## What to do
Give a faithful, exact copy of all entries, minus the images.
- - - -
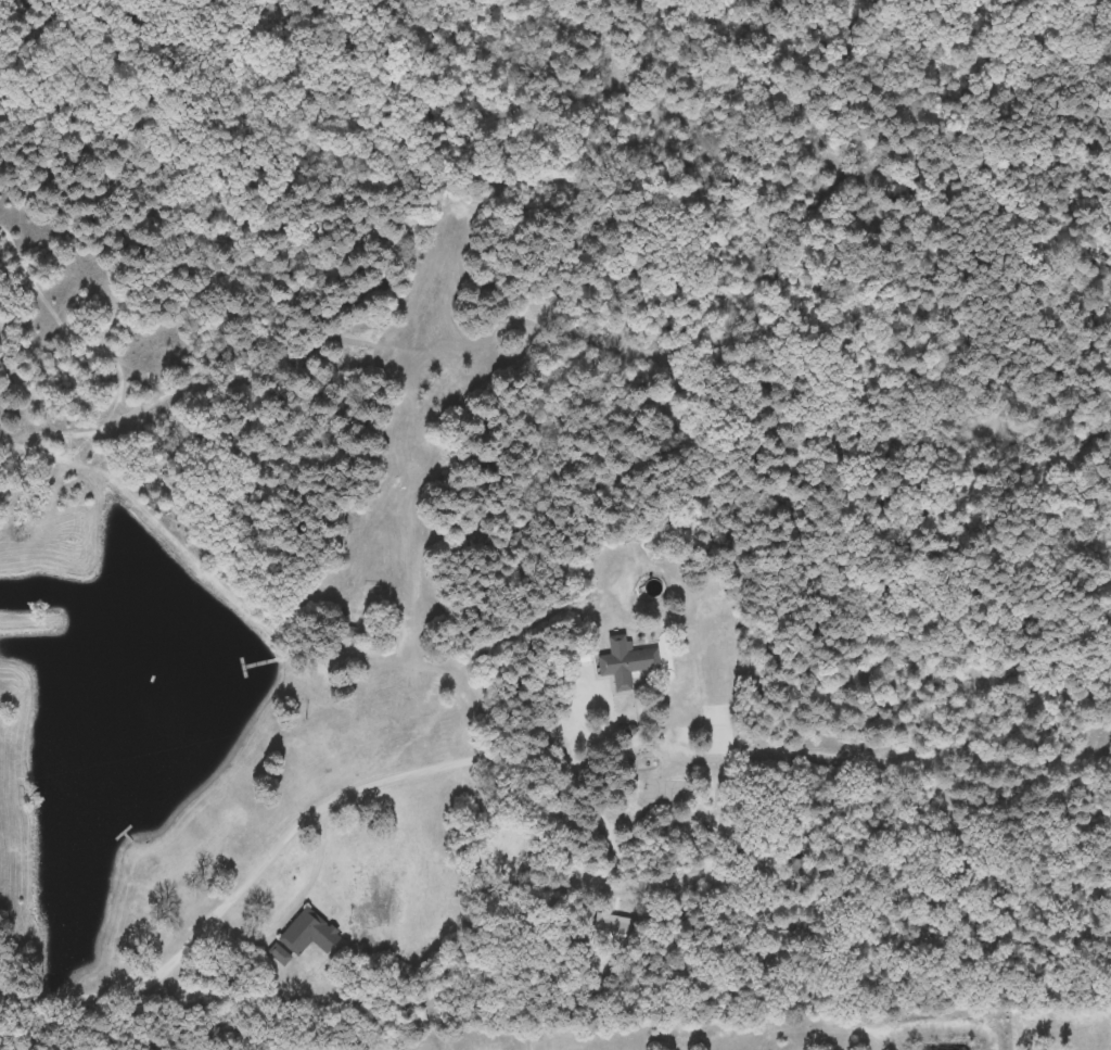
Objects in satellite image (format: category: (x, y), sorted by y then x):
building: (626, 662)
road: (274, 857)
building: (301, 932)

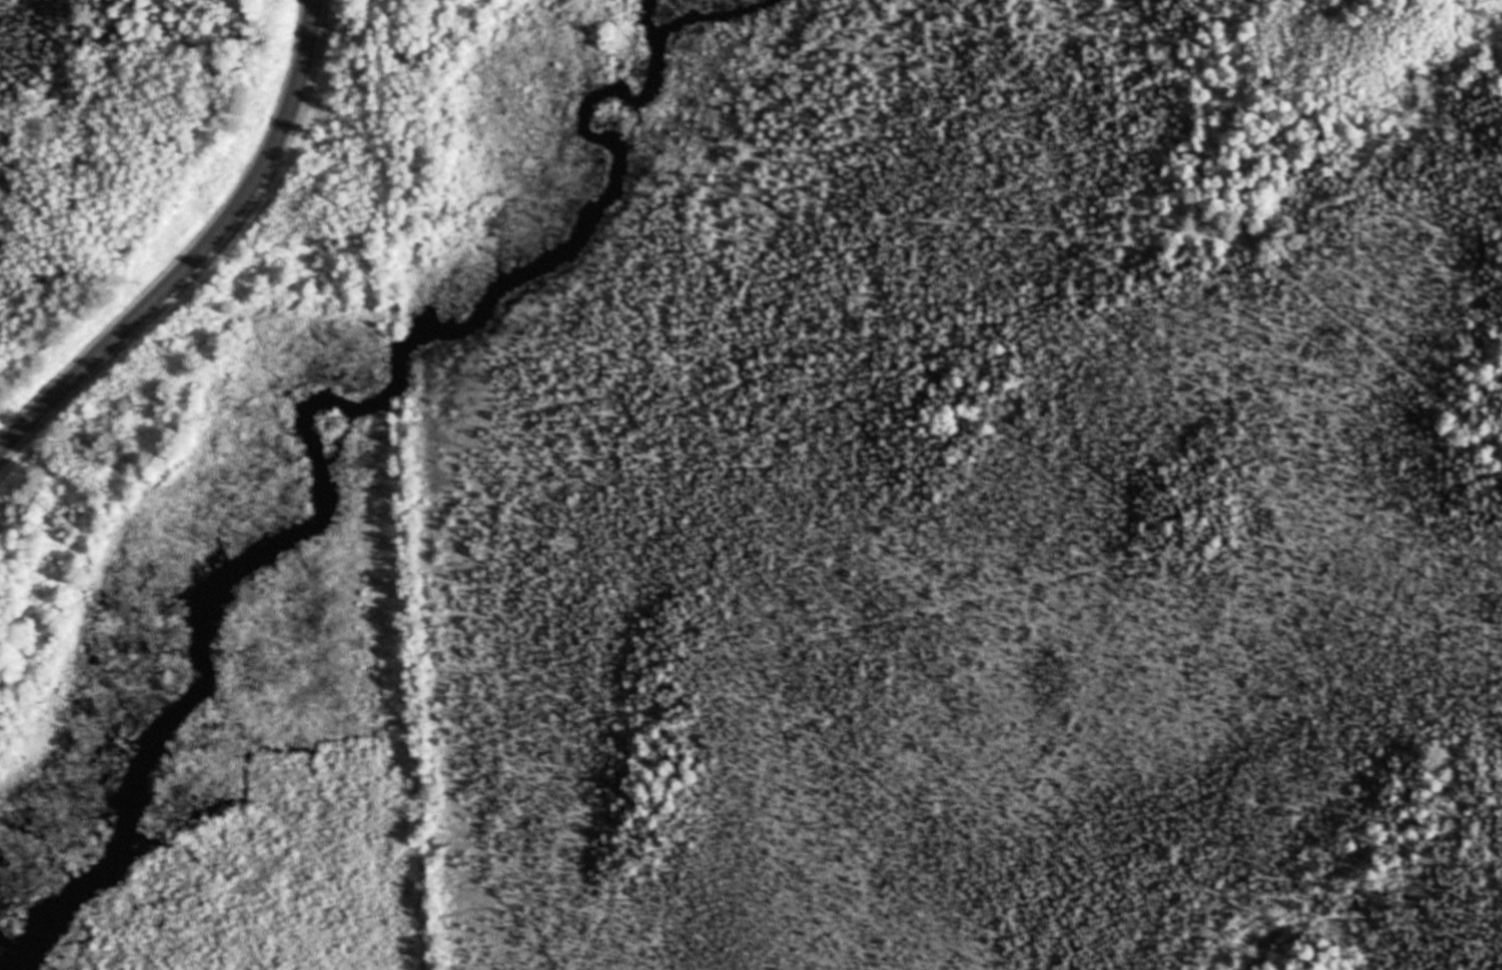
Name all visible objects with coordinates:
- - - -
## Output
Objects in satellite image (format: category: (x, y), sorted by y then x):
building: (626, 662)
road: (274, 857)
building: (301, 932)

Name all visible objects with coordinates:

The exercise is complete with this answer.